→ **Information supplied**:
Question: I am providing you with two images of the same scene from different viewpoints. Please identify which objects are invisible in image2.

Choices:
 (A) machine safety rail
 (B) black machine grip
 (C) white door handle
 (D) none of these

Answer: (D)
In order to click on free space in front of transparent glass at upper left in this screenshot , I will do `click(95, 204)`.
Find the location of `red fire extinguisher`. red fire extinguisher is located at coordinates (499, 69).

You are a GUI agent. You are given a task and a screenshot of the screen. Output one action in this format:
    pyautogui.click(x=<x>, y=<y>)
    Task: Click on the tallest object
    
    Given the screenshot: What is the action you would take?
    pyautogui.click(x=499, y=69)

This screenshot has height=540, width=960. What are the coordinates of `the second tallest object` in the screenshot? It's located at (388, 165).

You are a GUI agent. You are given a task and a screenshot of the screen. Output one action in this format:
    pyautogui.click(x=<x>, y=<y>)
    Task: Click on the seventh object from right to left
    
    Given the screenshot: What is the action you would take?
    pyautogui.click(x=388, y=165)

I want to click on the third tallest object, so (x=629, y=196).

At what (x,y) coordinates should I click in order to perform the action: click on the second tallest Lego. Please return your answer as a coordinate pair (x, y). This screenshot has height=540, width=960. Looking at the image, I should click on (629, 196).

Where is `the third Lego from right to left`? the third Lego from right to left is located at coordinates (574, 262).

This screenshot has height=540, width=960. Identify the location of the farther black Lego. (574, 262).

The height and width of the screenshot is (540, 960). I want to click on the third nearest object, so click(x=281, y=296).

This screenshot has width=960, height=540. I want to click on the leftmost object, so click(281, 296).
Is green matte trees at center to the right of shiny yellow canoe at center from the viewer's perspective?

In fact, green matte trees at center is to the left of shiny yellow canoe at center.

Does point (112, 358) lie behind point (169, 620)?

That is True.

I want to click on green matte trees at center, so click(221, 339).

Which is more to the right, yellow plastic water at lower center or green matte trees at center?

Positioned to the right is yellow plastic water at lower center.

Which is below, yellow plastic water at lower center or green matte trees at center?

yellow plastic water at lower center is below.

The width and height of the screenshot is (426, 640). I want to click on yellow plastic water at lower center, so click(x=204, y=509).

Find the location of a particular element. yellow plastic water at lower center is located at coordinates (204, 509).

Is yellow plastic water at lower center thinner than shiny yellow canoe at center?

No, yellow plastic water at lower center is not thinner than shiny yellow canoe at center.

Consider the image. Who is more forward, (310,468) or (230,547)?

→ **What the task requires**: Rewrite all the items above, putting "green leafy trees" in place of "green matte trees" everywhere it occurs and leaving everything else the same.

→ **Reply to the task**:
Question: I am providing you with two images of the same scene from different viewpoints. Please identify which objects are invisible in image2.

Choices:
 (A) machine safety rail
 (B) black machine grip
 (C) white door handle
 (D) none of these

Answer: (D)
In order to click on free space in front of transparent glass at upper left in this screenshot , I will do `click(95, 204)`.
Find the location of `red fire extinguisher`. red fire extinguisher is located at coordinates (499, 69).

You are a GUI agent. You are given a task and a screenshot of the screen. Output one action in this format:
    pyautogui.click(x=<x>, y=<y>)
    Task: Click on the tallest object
    
    Given the screenshot: What is the action you would take?
    pyautogui.click(x=499, y=69)

This screenshot has height=540, width=960. What are the coordinates of `the second tallest object` in the screenshot? It's located at (388, 165).

You are a GUI agent. You are given a task and a screenshot of the screen. Output one action in this format:
    pyautogui.click(x=<x>, y=<y>)
    Task: Click on the seventh object from right to left
    
    Given the screenshot: What is the action you would take?
    pyautogui.click(x=388, y=165)

I want to click on the third tallest object, so (x=629, y=196).

At what (x,y) coordinates should I click in order to perform the action: click on the second tallest Lego. Please return your answer as a coordinate pair (x, y). This screenshot has height=540, width=960. Looking at the image, I should click on (629, 196).

Where is `the third Lego from right to left`? the third Lego from right to left is located at coordinates (574, 262).

This screenshot has height=540, width=960. Identify the location of the farther black Lego. (574, 262).

The height and width of the screenshot is (540, 960). I want to click on the third nearest object, so click(x=281, y=296).

This screenshot has width=960, height=540. I want to click on the leftmost object, so click(281, 296).
Is green leafy trees at center to the right of shiny yellow canoe at center from the viewer's perspective?

In fact, green leafy trees at center is to the left of shiny yellow canoe at center.

Does point (112, 358) lie behind point (169, 620)?

That is True.

I want to click on green leafy trees at center, so click(221, 339).

Which is more to the right, yellow plastic water at lower center or green leafy trees at center?

Positioned to the right is yellow plastic water at lower center.

Which is below, yellow plastic water at lower center or green leafy trees at center?

yellow plastic water at lower center is below.

The width and height of the screenshot is (426, 640). I want to click on yellow plastic water at lower center, so click(x=204, y=509).

Find the location of a particular element. yellow plastic water at lower center is located at coordinates (204, 509).

Is yellow plastic water at lower center thinner than shiny yellow canoe at center?

No, yellow plastic water at lower center is not thinner than shiny yellow canoe at center.

Consider the image. Who is more forward, (310,468) or (230,547)?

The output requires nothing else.